WORK INSTRUCTIONS
Each line of the records below that holds "purple" should be copied out.

LISTED RECORDS
● ● ● ● ● ● ●
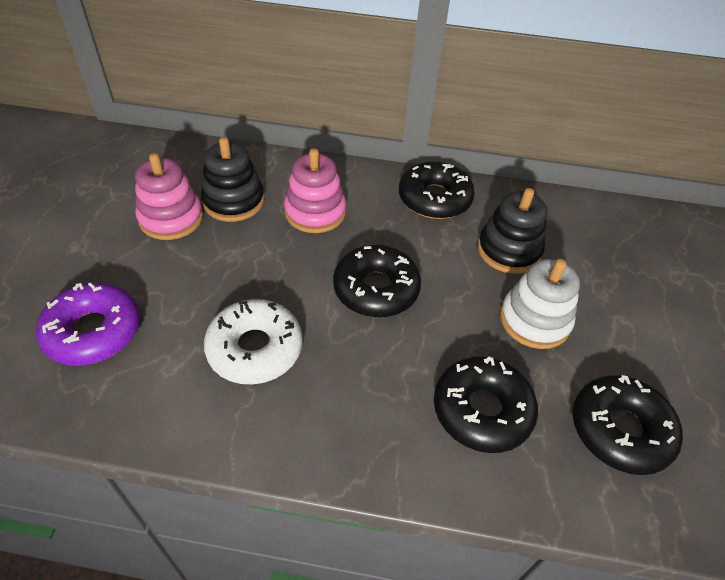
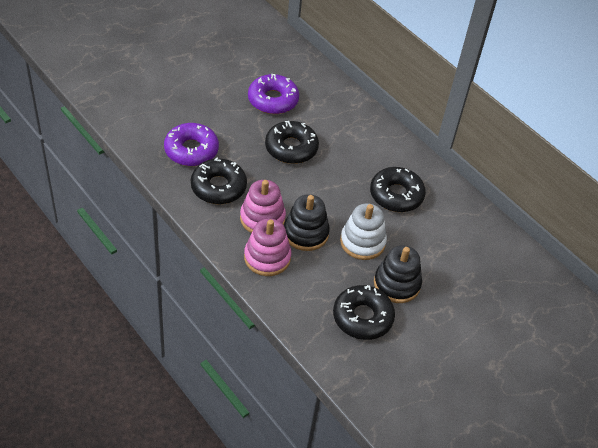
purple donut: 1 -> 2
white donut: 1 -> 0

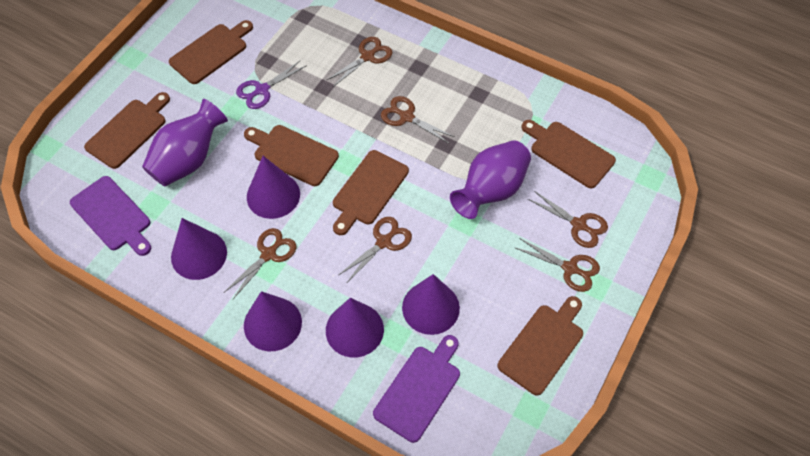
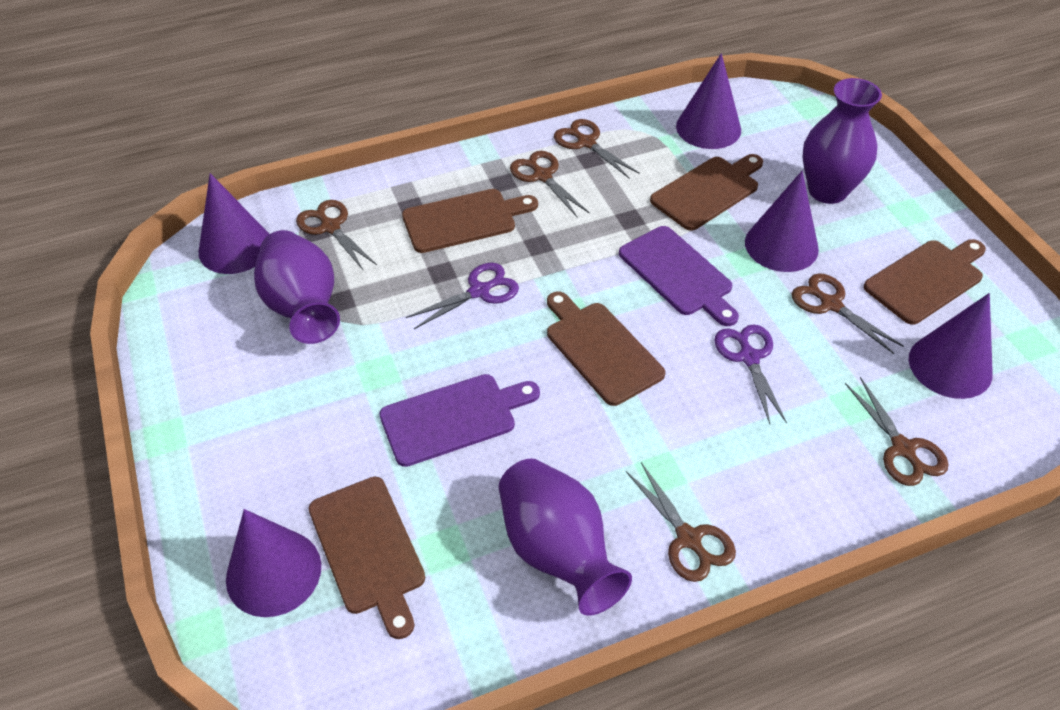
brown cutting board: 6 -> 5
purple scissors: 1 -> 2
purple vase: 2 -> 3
● ● ● ● ● ● ●
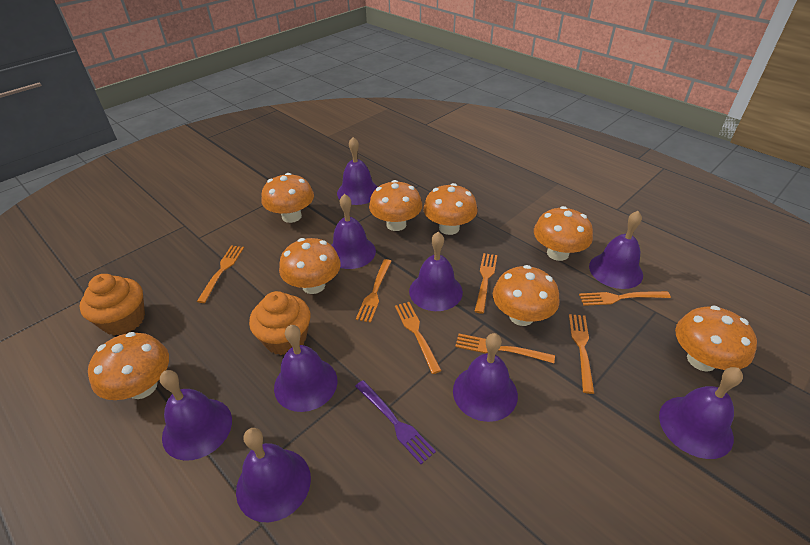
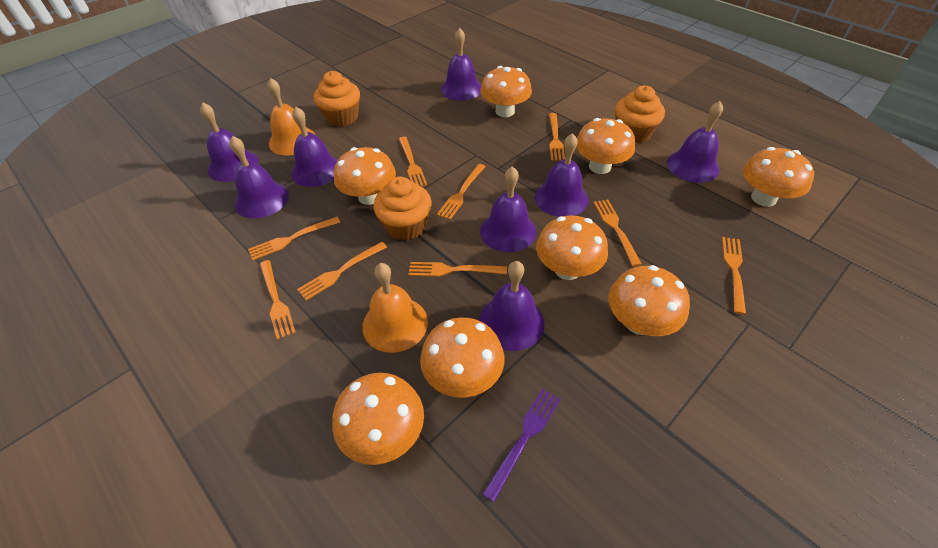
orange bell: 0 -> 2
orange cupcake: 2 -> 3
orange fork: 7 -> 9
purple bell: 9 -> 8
● ● ● ● ● ● ●
SOLUTION TO THE PROBLEM
purple donut: 1 -> 2
purple scissors: 1 -> 2
purple vase: 2 -> 3
purple bell: 9 -> 8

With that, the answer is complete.